"""
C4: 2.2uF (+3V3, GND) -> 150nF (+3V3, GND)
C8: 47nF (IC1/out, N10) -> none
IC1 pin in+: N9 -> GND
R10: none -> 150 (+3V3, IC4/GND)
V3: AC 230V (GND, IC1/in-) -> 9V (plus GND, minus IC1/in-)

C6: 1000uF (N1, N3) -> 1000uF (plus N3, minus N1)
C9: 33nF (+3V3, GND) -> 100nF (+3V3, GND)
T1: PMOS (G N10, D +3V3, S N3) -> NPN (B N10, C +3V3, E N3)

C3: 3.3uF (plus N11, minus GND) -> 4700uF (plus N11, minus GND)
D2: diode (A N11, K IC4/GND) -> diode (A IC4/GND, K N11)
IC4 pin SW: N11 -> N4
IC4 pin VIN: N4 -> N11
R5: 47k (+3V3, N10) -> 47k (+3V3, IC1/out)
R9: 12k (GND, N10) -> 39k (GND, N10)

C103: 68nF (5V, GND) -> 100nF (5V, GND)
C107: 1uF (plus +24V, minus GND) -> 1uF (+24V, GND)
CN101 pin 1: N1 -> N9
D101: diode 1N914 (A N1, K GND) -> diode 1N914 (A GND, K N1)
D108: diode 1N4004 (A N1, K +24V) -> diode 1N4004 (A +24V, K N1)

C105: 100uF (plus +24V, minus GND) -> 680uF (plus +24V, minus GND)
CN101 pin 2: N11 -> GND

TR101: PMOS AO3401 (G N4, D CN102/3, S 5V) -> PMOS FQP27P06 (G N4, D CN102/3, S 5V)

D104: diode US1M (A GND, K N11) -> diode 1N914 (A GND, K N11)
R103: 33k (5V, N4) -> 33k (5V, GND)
"""
A complete answer gives every line of the records holding "diode".

D2: diode (A N11, K IC4/GND) -> diode (A IC4/GND, K N11)
D101: diode 1N914 (A N1, K GND) -> diode 1N914 (A GND, K N1)
D108: diode 1N4004 (A N1, K +24V) -> diode 1N4004 (A +24V, K N1)
D104: diode US1M (A GND, K N11) -> diode 1N914 (A GND, K N11)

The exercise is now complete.